_ENTRIES SUPPLIED:_
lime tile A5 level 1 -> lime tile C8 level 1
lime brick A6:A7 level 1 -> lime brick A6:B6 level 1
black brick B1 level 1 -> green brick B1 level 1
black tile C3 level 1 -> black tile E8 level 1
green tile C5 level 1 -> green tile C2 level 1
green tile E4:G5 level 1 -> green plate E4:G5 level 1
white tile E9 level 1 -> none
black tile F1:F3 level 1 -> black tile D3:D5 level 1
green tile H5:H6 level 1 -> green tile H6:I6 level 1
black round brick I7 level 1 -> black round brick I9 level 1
==
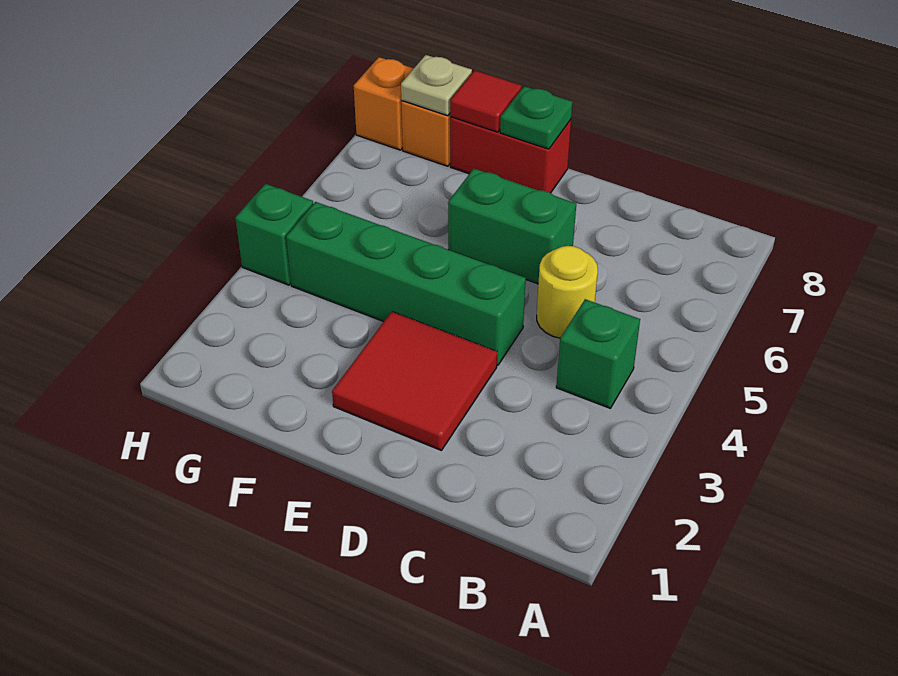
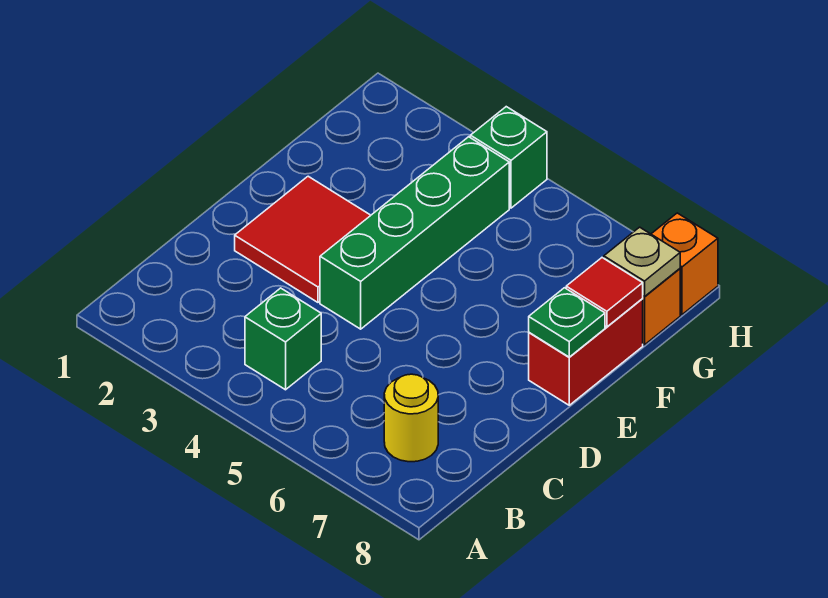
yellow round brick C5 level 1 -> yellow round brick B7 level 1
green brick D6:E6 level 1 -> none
...
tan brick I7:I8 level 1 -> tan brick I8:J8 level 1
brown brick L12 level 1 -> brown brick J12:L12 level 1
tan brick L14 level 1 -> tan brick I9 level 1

_TASK INSTRUCTIONS:_ Out of the listing above, reproduce exactly the lines from the one with "lime tile A5 level 1 -> lime tile C8 level 1" up to and including the one with "white tile E9 level 1 -> none".

_YOUR SOLUTION:_
lime tile A5 level 1 -> lime tile C8 level 1
lime brick A6:A7 level 1 -> lime brick A6:B6 level 1
black brick B1 level 1 -> green brick B1 level 1
black tile C3 level 1 -> black tile E8 level 1
green tile C5 level 1 -> green tile C2 level 1
green tile E4:G5 level 1 -> green plate E4:G5 level 1
white tile E9 level 1 -> none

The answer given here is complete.